▸ **DATA SHOWN**:
--*--

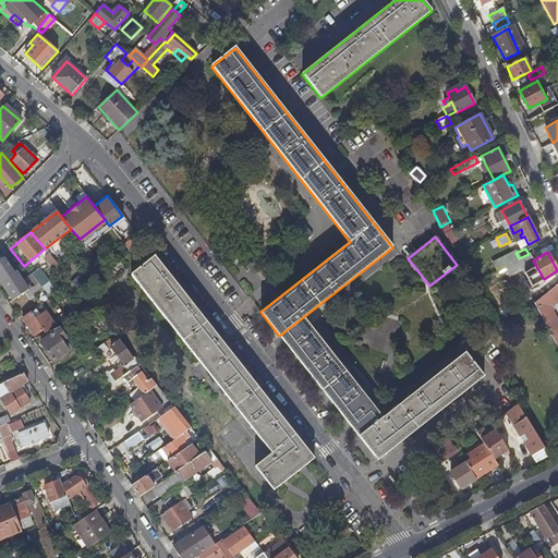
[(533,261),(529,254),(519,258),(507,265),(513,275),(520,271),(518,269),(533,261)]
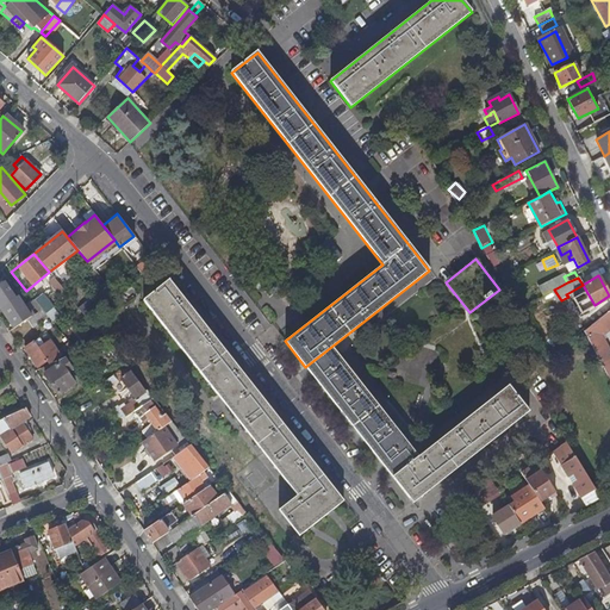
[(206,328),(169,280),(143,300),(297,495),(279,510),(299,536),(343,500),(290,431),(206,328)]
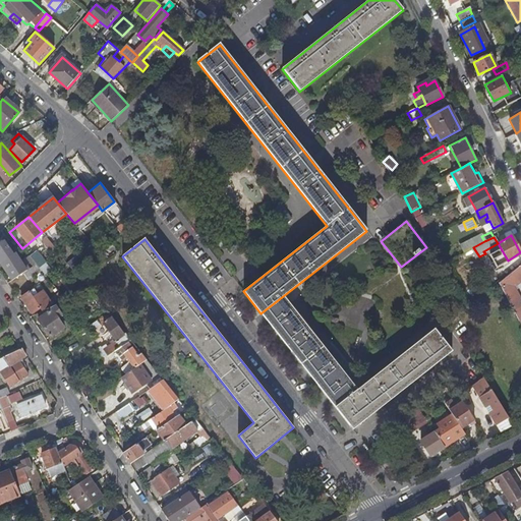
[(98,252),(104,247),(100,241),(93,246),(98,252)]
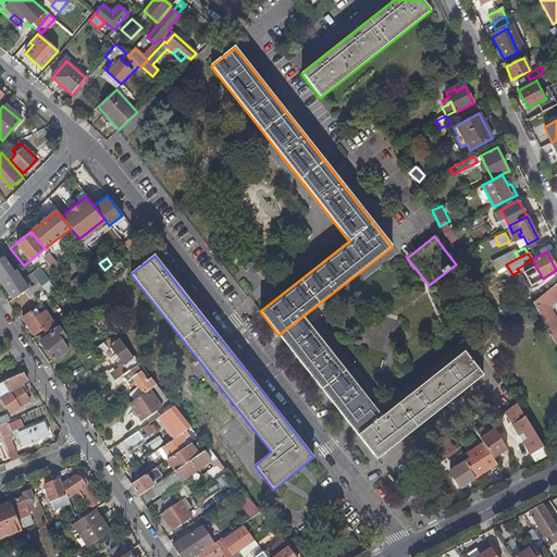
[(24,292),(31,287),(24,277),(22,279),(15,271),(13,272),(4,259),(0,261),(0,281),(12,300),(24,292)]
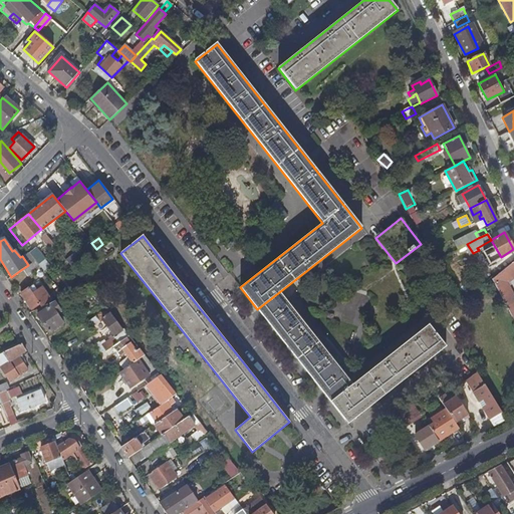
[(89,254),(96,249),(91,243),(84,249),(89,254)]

--*--

▸ **INSTRUCTIONS FOR THE TASK**: Nothing but the records above, retyped exactly and stripped of images, should appear in the answer.

▸ **FINISHED EXERCISE**:
[(533,261),(529,254),(519,258),(507,265),(513,275),(520,271),(518,269),(533,261)]
[(206,328),(169,280),(143,300),(297,495),(279,510),(299,536),(343,500),(290,431),(206,328)]
[(98,252),(104,247),(100,241),(93,246),(98,252)]
[(24,292),(31,287),(24,277),(22,279),(15,271),(13,272),(4,259),(0,261),(0,281),(12,300),(24,292)]
[(89,254),(96,249),(91,243),(84,249),(89,254)]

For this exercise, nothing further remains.